■ TASK TO CARRY OUT: Transcribe every line of the records verbatim.

■ Spatial edit records:
========================================

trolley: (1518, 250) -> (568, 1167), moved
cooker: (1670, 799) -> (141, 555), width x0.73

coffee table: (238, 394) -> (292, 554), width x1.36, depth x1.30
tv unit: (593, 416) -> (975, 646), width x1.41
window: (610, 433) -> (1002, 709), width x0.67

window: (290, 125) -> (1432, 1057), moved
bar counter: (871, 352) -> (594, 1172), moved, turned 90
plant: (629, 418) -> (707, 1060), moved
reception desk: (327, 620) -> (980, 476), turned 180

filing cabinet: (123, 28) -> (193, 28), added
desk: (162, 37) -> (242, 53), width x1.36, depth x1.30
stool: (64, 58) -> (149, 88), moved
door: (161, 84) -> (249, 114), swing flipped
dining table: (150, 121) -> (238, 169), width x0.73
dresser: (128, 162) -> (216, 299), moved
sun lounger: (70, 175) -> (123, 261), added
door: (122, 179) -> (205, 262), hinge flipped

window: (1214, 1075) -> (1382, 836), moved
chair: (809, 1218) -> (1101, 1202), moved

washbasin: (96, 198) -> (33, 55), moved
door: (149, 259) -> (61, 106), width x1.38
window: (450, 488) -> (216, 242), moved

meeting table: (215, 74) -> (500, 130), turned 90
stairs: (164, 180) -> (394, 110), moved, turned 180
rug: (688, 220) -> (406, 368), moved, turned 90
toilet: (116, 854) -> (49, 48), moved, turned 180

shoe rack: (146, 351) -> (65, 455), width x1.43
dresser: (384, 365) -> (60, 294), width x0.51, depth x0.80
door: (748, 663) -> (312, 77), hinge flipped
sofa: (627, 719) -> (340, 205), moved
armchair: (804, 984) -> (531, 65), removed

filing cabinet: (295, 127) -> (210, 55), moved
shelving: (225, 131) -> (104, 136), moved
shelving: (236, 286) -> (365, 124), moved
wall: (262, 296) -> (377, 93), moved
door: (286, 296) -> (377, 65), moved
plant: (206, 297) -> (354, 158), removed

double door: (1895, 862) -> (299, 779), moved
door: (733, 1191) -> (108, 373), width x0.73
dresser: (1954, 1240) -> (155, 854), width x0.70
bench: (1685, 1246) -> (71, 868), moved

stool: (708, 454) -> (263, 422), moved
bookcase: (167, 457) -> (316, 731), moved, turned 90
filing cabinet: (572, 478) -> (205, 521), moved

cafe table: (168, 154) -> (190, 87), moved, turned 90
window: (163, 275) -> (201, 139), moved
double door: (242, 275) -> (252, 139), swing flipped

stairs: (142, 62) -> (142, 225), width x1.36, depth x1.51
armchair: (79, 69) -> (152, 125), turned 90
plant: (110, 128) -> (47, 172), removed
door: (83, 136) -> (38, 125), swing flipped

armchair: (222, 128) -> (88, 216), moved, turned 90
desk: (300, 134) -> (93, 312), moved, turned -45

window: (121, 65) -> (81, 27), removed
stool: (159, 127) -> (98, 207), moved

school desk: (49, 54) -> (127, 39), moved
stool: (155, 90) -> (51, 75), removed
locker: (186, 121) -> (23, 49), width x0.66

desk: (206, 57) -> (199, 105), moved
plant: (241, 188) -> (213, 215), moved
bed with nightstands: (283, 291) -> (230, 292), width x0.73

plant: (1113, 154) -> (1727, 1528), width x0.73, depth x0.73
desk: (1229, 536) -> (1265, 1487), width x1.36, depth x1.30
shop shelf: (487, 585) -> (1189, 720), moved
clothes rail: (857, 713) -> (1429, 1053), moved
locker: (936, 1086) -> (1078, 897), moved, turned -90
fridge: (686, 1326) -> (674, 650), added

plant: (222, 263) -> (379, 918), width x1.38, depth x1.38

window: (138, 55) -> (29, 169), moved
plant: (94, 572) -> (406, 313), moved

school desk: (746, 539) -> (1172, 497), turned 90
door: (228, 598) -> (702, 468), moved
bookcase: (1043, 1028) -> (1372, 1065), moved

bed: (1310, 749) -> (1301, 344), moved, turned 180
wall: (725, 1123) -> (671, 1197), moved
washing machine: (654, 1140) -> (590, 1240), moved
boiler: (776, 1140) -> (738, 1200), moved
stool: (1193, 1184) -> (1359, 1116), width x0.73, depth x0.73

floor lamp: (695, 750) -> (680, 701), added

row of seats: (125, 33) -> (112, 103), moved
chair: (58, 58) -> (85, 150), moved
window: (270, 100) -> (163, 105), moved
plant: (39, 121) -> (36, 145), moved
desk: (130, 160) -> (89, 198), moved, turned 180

========================================

■ ANSWER TO THE PROBLEM:
trolley: (1518, 250) -> (568, 1167), moved
cooker: (1670, 799) -> (141, 555), width x0.73

coffee table: (238, 394) -> (292, 554), width x1.36, depth x1.30
tv unit: (593, 416) -> (975, 646), width x1.41
window: (610, 433) -> (1002, 709), width x0.67

window: (290, 125) -> (1432, 1057), moved
bar counter: (871, 352) -> (594, 1172), moved, turned 90
plant: (629, 418) -> (707, 1060), moved
reception desk: (327, 620) -> (980, 476), turned 180

filing cabinet: (123, 28) -> (193, 28), added
desk: (162, 37) -> (242, 53), width x1.36, depth x1.30
stool: (64, 58) -> (149, 88), moved
door: (161, 84) -> (249, 114), swing flipped
dining table: (150, 121) -> (238, 169), width x0.73
dresser: (128, 162) -> (216, 299), moved
sun lounger: (70, 175) -> (123, 261), added
door: (122, 179) -> (205, 262), hinge flipped

window: (1214, 1075) -> (1382, 836), moved
chair: (809, 1218) -> (1101, 1202), moved

washbasin: (96, 198) -> (33, 55), moved
door: (149, 259) -> (61, 106), width x1.38
window: (450, 488) -> (216, 242), moved

meeting table: (215, 74) -> (500, 130), turned 90
stairs: (164, 180) -> (394, 110), moved, turned 180
rug: (688, 220) -> (406, 368), moved, turned 90
toilet: (116, 854) -> (49, 48), moved, turned 180

shoe rack: (146, 351) -> (65, 455), width x1.43
dresser: (384, 365) -> (60, 294), width x0.51, depth x0.80
door: (748, 663) -> (312, 77), hinge flipped
sofa: (627, 719) -> (340, 205), moved
armchair: (804, 984) -> (531, 65), removed

filing cabinet: (295, 127) -> (210, 55), moved
shelving: (225, 131) -> (104, 136), moved
shelving: (236, 286) -> (365, 124), moved
wall: (262, 296) -> (377, 93), moved
door: (286, 296) -> (377, 65), moved
plant: (206, 297) -> (354, 158), removed

double door: (1895, 862) -> (299, 779), moved
door: (733, 1191) -> (108, 373), width x0.73
dresser: (1954, 1240) -> (155, 854), width x0.70
bench: (1685, 1246) -> (71, 868), moved

stool: (708, 454) -> (263, 422), moved
bookcase: (167, 457) -> (316, 731), moved, turned 90
filing cabinet: (572, 478) -> (205, 521), moved

cafe table: (168, 154) -> (190, 87), moved, turned 90
window: (163, 275) -> (201, 139), moved
double door: (242, 275) -> (252, 139), swing flipped

stairs: (142, 62) -> (142, 225), width x1.36, depth x1.51
armchair: (79, 69) -> (152, 125), turned 90
plant: (110, 128) -> (47, 172), removed
door: (83, 136) -> (38, 125), swing flipped

armchair: (222, 128) -> (88, 216), moved, turned 90
desk: (300, 134) -> (93, 312), moved, turned -45

window: (121, 65) -> (81, 27), removed
stool: (159, 127) -> (98, 207), moved

school desk: (49, 54) -> (127, 39), moved
stool: (155, 90) -> (51, 75), removed
locker: (186, 121) -> (23, 49), width x0.66

desk: (206, 57) -> (199, 105), moved
plant: (241, 188) -> (213, 215), moved
bed with nightstands: (283, 291) -> (230, 292), width x0.73

plant: (1113, 154) -> (1727, 1528), width x0.73, depth x0.73
desk: (1229, 536) -> (1265, 1487), width x1.36, depth x1.30
shop shelf: (487, 585) -> (1189, 720), moved
clothes rail: (857, 713) -> (1429, 1053), moved
locker: (936, 1086) -> (1078, 897), moved, turned -90
fridge: (686, 1326) -> (674, 650), added

plant: (222, 263) -> (379, 918), width x1.38, depth x1.38

window: (138, 55) -> (29, 169), moved
plant: (94, 572) -> (406, 313), moved

school desk: (746, 539) -> (1172, 497), turned 90
door: (228, 598) -> (702, 468), moved
bookcase: (1043, 1028) -> (1372, 1065), moved

bed: (1310, 749) -> (1301, 344), moved, turned 180
wall: (725, 1123) -> (671, 1197), moved
washing machine: (654, 1140) -> (590, 1240), moved
boiler: (776, 1140) -> (738, 1200), moved
stool: (1193, 1184) -> (1359, 1116), width x0.73, depth x0.73

floor lamp: (695, 750) -> (680, 701), added

row of seats: (125, 33) -> (112, 103), moved
chair: (58, 58) -> (85, 150), moved
window: (270, 100) -> (163, 105), moved
plant: (39, 121) -> (36, 145), moved
desk: (130, 160) -> (89, 198), moved, turned 180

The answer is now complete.